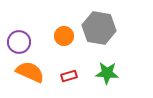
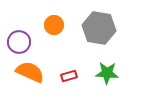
orange circle: moved 10 px left, 11 px up
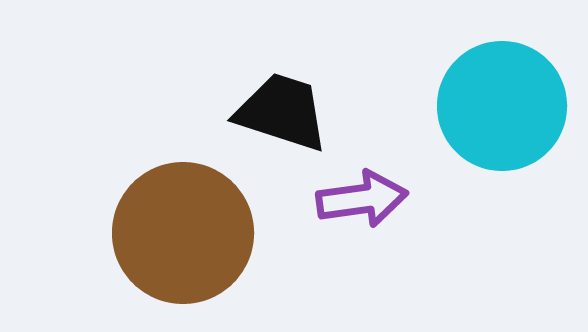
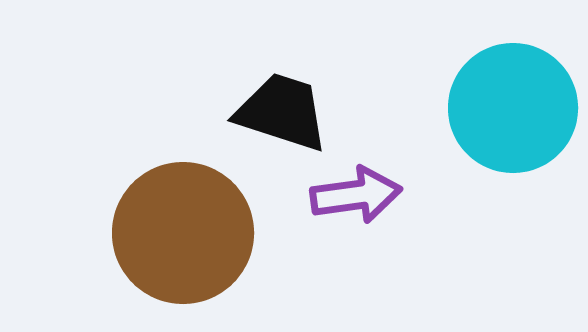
cyan circle: moved 11 px right, 2 px down
purple arrow: moved 6 px left, 4 px up
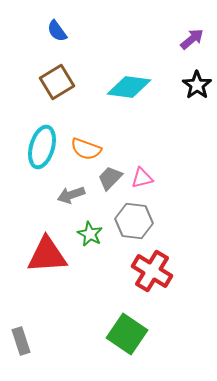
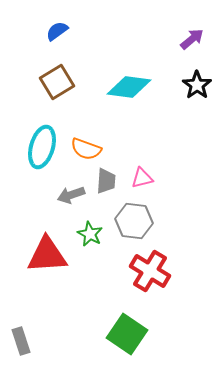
blue semicircle: rotated 90 degrees clockwise
gray trapezoid: moved 4 px left, 3 px down; rotated 140 degrees clockwise
red cross: moved 2 px left
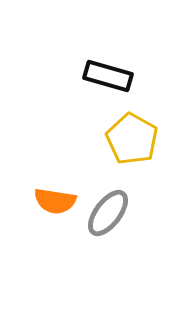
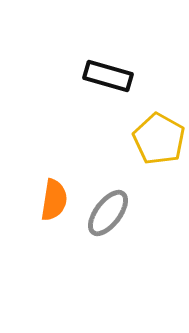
yellow pentagon: moved 27 px right
orange semicircle: moved 1 px left, 1 px up; rotated 90 degrees counterclockwise
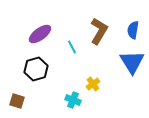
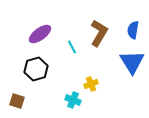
brown L-shape: moved 2 px down
yellow cross: moved 2 px left; rotated 16 degrees clockwise
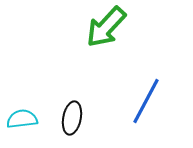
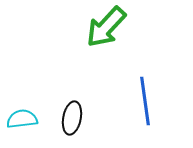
blue line: moved 1 px left; rotated 36 degrees counterclockwise
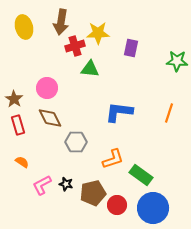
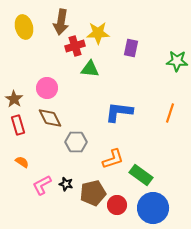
orange line: moved 1 px right
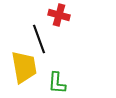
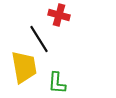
black line: rotated 12 degrees counterclockwise
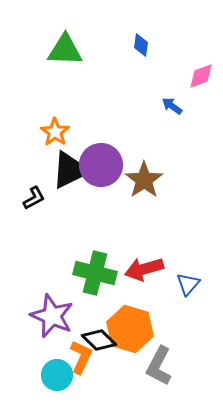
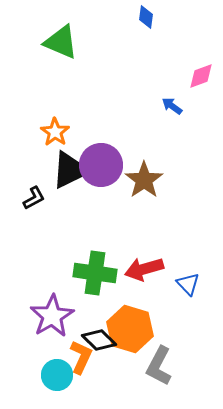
blue diamond: moved 5 px right, 28 px up
green triangle: moved 4 px left, 8 px up; rotated 21 degrees clockwise
green cross: rotated 6 degrees counterclockwise
blue triangle: rotated 25 degrees counterclockwise
purple star: rotated 18 degrees clockwise
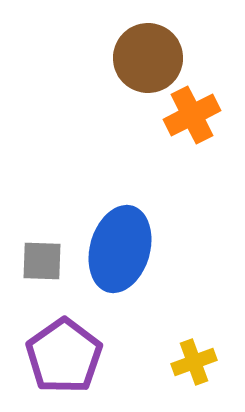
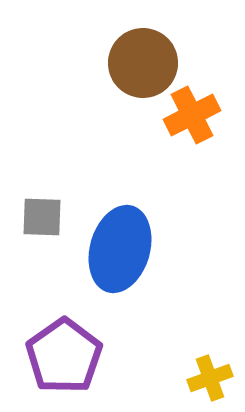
brown circle: moved 5 px left, 5 px down
gray square: moved 44 px up
yellow cross: moved 16 px right, 16 px down
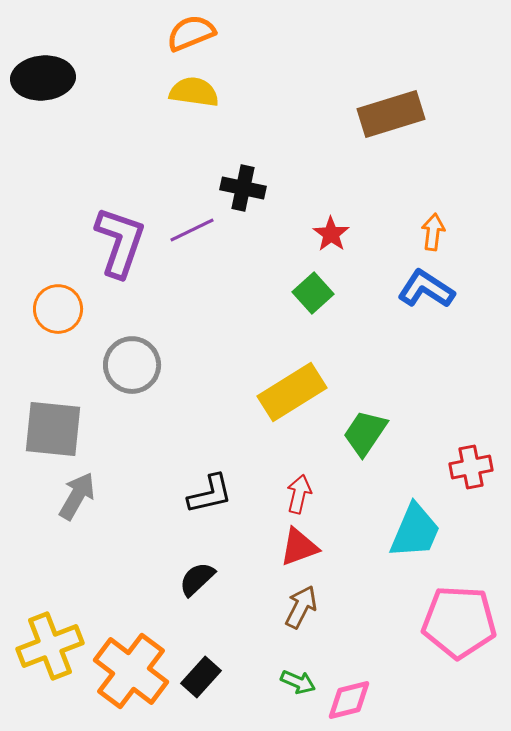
········
§ AIM OF THE EXERCISE: Output all of the records exactly as they appear above, but not the pictures.

§ ANSWER SECTION:
orange circle: moved 10 px left, 11 px up
cyan circle: moved 11 px right, 2 px down
purple arrow: moved 6 px left, 4 px up
blue semicircle: rotated 90 degrees clockwise
gray trapezoid: moved 4 px left, 3 px down; rotated 140 degrees clockwise
red cross: moved 2 px left
yellow pentagon: moved 27 px right
orange semicircle: moved 1 px left, 1 px up; rotated 90 degrees counterclockwise
brown L-shape: moved 2 px down
yellow cross: moved 2 px left; rotated 16 degrees clockwise
blue line: moved 1 px left; rotated 36 degrees counterclockwise
orange line: moved 1 px right
black line: rotated 12 degrees counterclockwise
blue diamond: moved 5 px right, 28 px up
green triangle: moved 4 px left, 8 px up; rotated 21 degrees clockwise
green cross: rotated 6 degrees counterclockwise
blue triangle: rotated 25 degrees counterclockwise
purple star: rotated 18 degrees clockwise
brown circle: moved 5 px left, 5 px down
gray square: moved 44 px up
yellow cross: moved 16 px right, 16 px down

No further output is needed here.